Everything in the listing below needs to be returned word for word.

*** Data section Section Begins ***

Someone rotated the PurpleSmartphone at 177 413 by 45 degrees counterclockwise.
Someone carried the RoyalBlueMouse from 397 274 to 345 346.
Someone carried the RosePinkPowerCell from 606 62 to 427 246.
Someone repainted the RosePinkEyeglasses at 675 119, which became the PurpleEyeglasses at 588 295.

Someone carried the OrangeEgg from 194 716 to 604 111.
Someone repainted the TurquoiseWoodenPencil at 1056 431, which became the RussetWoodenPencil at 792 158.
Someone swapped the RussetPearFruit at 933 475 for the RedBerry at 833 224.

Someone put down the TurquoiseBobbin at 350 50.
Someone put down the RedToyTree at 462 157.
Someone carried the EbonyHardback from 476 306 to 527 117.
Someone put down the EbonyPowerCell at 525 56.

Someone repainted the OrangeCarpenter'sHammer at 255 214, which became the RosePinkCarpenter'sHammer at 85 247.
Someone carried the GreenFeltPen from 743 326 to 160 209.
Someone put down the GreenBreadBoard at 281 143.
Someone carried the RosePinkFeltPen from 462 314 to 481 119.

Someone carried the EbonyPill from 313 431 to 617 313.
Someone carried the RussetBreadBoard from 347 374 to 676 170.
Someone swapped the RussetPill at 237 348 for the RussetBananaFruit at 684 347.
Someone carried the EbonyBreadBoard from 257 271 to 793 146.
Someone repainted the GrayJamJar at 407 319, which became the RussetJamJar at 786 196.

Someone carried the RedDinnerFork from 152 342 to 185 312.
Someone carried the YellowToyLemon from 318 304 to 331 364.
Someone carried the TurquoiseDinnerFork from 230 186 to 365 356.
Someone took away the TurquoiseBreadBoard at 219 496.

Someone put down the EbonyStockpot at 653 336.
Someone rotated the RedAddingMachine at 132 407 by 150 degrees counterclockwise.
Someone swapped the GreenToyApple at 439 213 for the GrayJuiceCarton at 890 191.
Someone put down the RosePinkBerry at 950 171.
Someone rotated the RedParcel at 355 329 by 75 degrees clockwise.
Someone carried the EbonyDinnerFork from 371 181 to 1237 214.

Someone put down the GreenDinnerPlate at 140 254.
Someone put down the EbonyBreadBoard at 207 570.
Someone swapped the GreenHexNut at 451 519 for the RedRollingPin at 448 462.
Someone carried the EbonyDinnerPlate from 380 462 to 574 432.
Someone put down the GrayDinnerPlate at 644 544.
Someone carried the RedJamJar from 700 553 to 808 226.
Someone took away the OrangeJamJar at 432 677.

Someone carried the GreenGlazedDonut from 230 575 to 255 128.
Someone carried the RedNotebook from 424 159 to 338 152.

*** Data section Section Ends ***

*Written answer*
Someone rotated the PurpleSmartphone at 177 413 by 45 degrees counterclockwise.
Someone carried the RoyalBlueMouse from 397 274 to 345 346.
Someone carried the RosePinkPowerCell from 606 62 to 427 246.
Someone repainted the RosePinkEyeglasses at 675 119, which became the PurpleEyeglasses at 588 295.

Someone carried the OrangeEgg from 194 716 to 604 111.
Someone repainted the TurquoiseWoodenPencil at 1056 431, which became the RussetWoodenPencil at 792 158.
Someone swapped the RussetPearFruit at 933 475 for the RedBerry at 833 224.

Someone put down the TurquoiseBobbin at 350 50.
Someone put down the RedToyTree at 462 157.
Someone carried the EbonyHardback from 476 306 to 527 117.
Someone put down the EbonyPowerCell at 525 56.

Someone repainted the OrangeCarpenter'sHammer at 255 214, which became the RosePinkCarpenter'sHammer at 85 247.
Someone carried the GreenFeltPen from 743 326 to 160 209.
Someone put down the GreenBreadBoard at 281 143.
Someone carried the RosePinkFeltPen from 462 314 to 481 119.

Someone carried the EbonyPill from 313 431 to 617 313.
Someone carried the RussetBreadBoard from 347 374 to 676 170.
Someone swapped the RussetPill at 237 348 for the RussetBananaFruit at 684 347.
Someone carried the EbonyBreadBoard from 257 271 to 793 146.
Someone repainted the GrayJamJar at 407 319, which became the RussetJamJar at 786 196.

Someone carried the RedDinnerFork from 152 342 to 185 312.
Someone carried the YellowToyLemon from 318 304 to 331 364.
Someone carried the TurquoiseDinnerFork from 230 186 to 365 356.
Someone took away the TurquoiseBreadBoard at 219 496.

Someone put down the EbonyStockpot at 653 336.
Someone rotated the RedAddingMachine at 132 407 by 150 degrees counterclockwise.
Someone swapped the GreenToyApple at 439 213 for the GrayJuiceCarton at 890 191.
Someone put down the RosePinkBerry at 950 171.
Someone rotated the RedParcel at 355 329 by 75 degrees clockwise.
Someone carried the EbonyDinnerFork from 371 181 to 1237 214.

Someone put down the GreenDinnerPlate at 140 254.
Someone put down the EbonyBreadBoard at 207 570.
Someone swapped the GreenHexNut at 451 519 for the RedRollingPin at 448 462.
Someone carried the EbonyDinnerPlate from 380 462 to 574 432.
Someone put down the GrayDinnerPlate at 644 544.
Someone carried the RedJamJar from 700 553 to 808 226.
Someone took away the OrangeJamJar at 432 677.

Someone carried the GreenGlazedDonut from 230 575 to 255 128.
Someone carried the RedNotebook from 424 159 to 338 152.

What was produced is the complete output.